* What to do: The result should be a faithful copy of every entry below, with the pictures left out.

* Material shown:
______
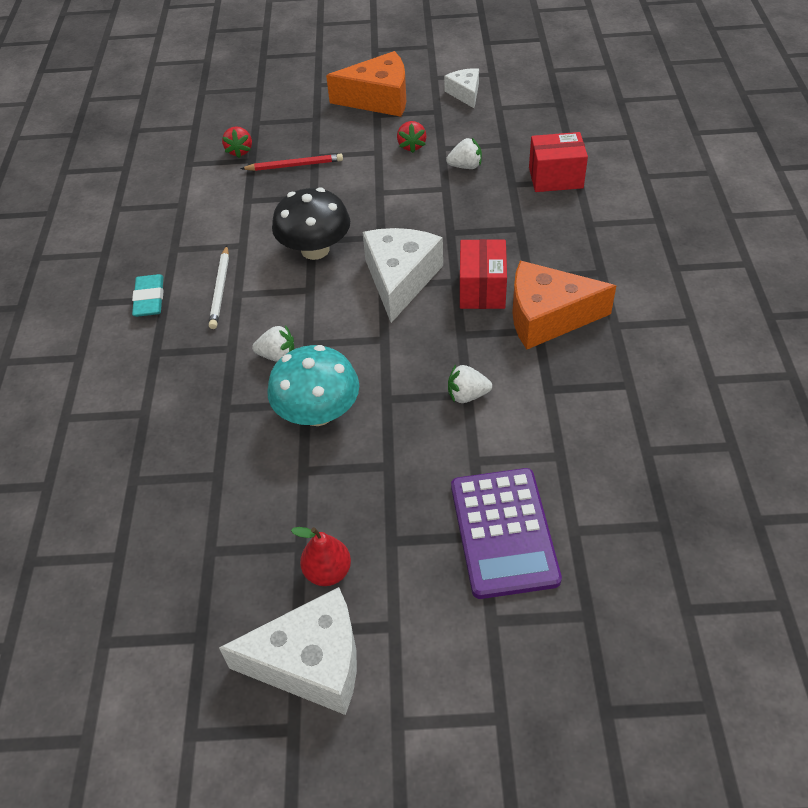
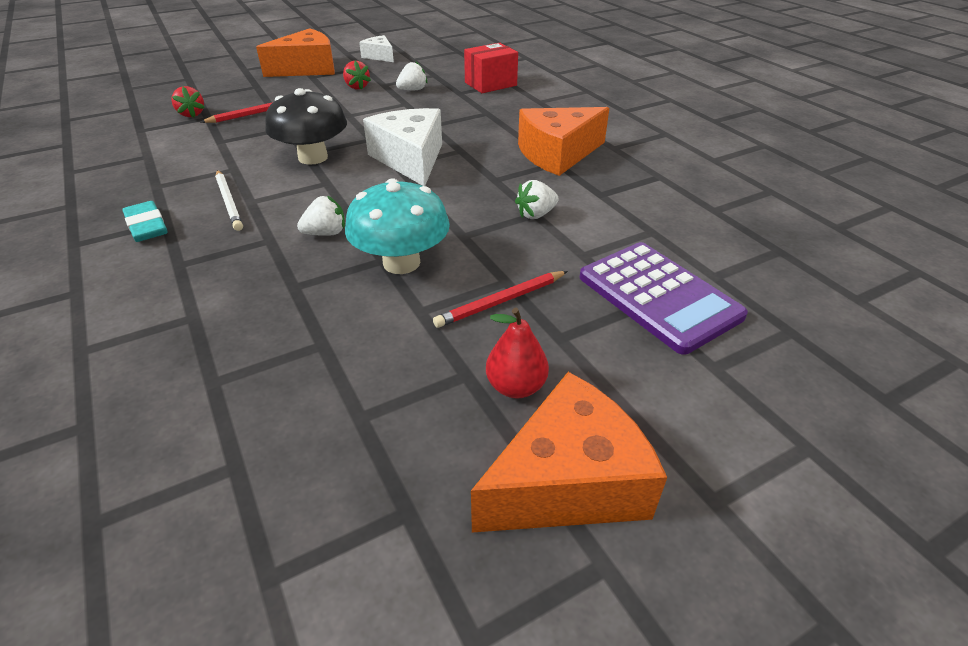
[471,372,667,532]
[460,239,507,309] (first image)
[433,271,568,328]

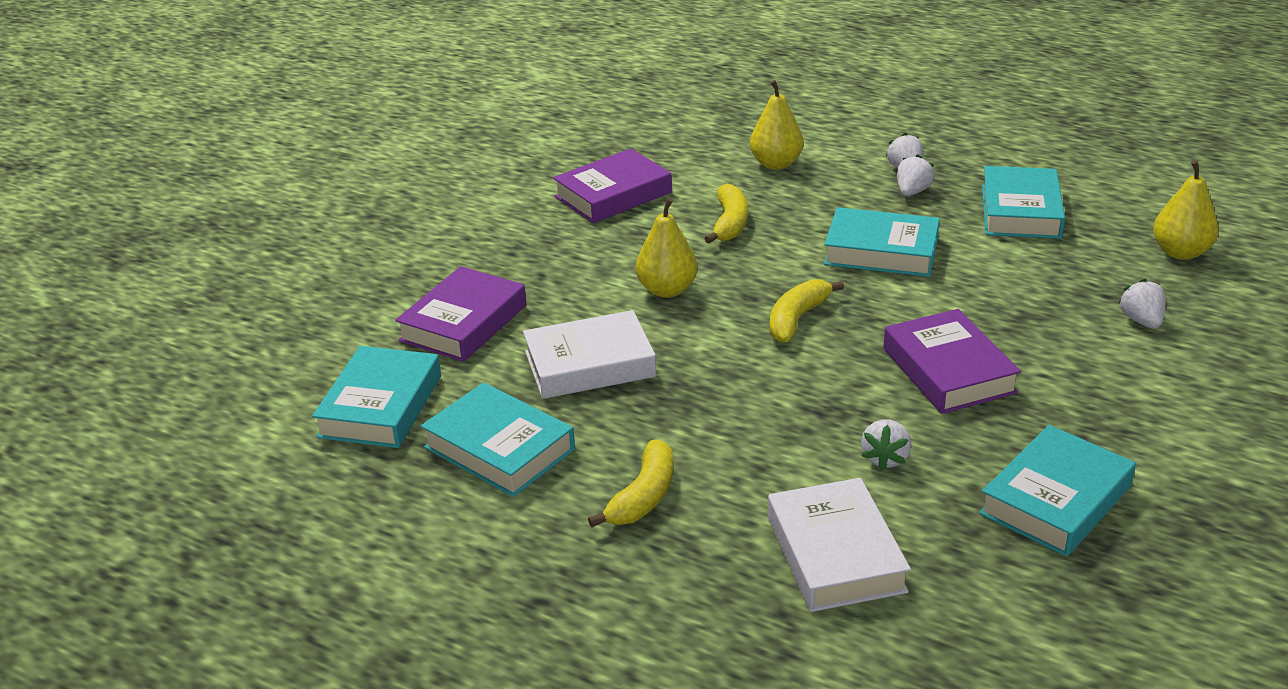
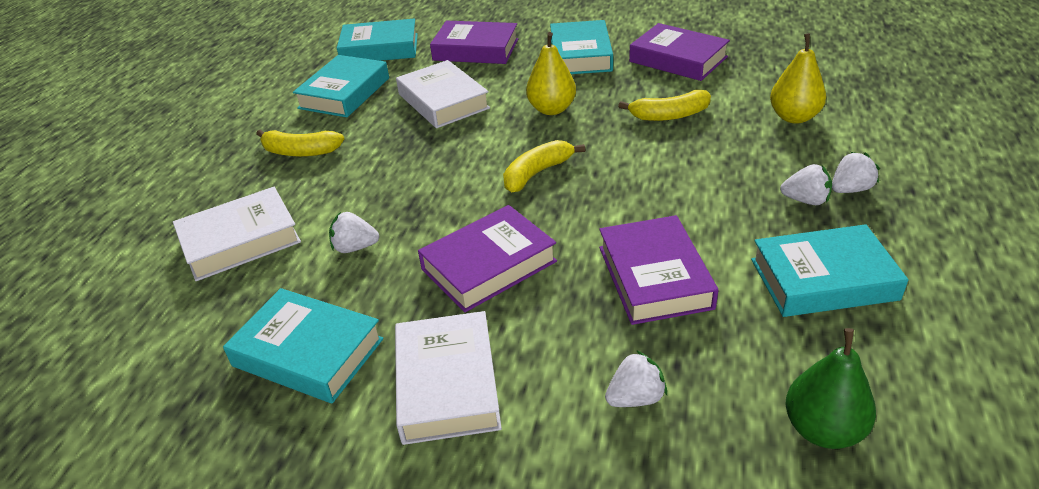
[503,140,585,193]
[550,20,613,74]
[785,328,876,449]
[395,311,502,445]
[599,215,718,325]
______
* Output below:
[471,372,667,532]
[460,239,507,309] (first image)
[433,271,568,328]

[503,140,585,193]
[550,20,613,74]
[785,328,876,449]
[395,311,502,445]
[599,215,718,325]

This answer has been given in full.